= Colored object counting data =
::::
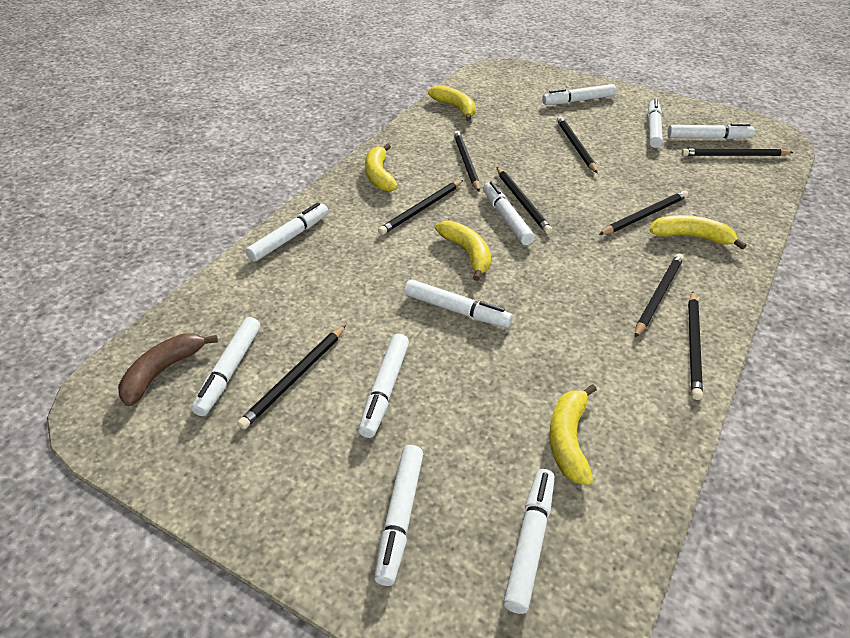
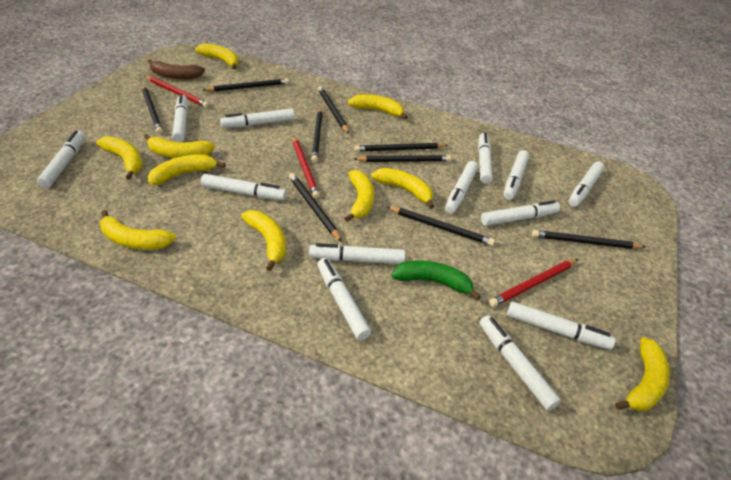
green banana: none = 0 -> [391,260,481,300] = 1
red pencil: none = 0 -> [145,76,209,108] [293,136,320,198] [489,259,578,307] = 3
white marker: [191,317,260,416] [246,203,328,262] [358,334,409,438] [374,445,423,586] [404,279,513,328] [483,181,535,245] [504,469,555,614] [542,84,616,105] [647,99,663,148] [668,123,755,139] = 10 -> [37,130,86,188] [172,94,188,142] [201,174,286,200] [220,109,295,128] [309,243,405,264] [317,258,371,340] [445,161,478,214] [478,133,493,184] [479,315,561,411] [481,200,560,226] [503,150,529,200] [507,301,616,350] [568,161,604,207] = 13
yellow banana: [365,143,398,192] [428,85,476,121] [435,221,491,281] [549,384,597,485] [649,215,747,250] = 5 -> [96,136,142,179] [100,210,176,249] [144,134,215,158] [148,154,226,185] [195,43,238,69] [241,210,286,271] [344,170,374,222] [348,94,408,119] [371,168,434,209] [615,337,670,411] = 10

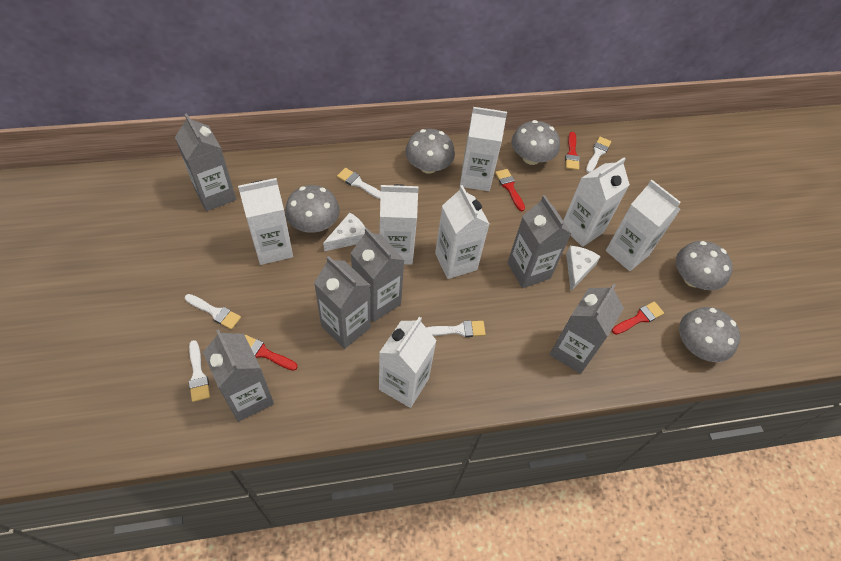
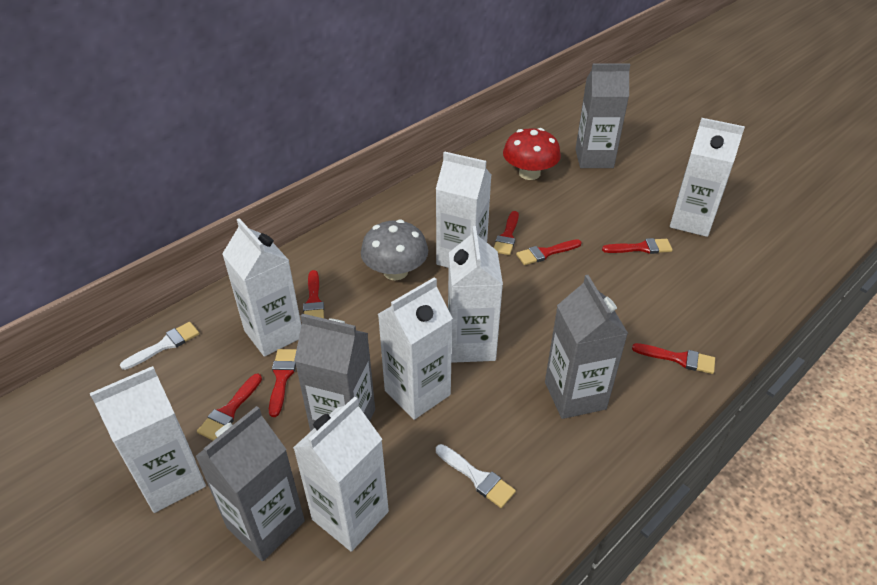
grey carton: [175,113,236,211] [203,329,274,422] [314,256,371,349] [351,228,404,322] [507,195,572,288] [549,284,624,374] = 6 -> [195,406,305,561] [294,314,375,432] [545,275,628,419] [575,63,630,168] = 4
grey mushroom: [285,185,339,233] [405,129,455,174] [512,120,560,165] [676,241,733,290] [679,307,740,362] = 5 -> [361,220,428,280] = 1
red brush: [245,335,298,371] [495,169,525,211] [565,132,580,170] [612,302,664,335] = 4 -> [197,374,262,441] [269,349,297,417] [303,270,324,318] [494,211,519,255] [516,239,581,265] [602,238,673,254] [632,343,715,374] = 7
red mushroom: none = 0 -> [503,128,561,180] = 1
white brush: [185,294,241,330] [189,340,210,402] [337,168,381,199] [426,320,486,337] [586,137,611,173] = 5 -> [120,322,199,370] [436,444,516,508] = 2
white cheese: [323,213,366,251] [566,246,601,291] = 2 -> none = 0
::::
= Your objective =
Could you copy every line from the records that has "mushroom" in it?

= Task solution =
grey mushroom: [285,185,339,233] [405,129,455,174] [512,120,560,165] [676,241,733,290] [679,307,740,362] = 5 -> [361,220,428,280] = 1
red mushroom: none = 0 -> [503,128,561,180] = 1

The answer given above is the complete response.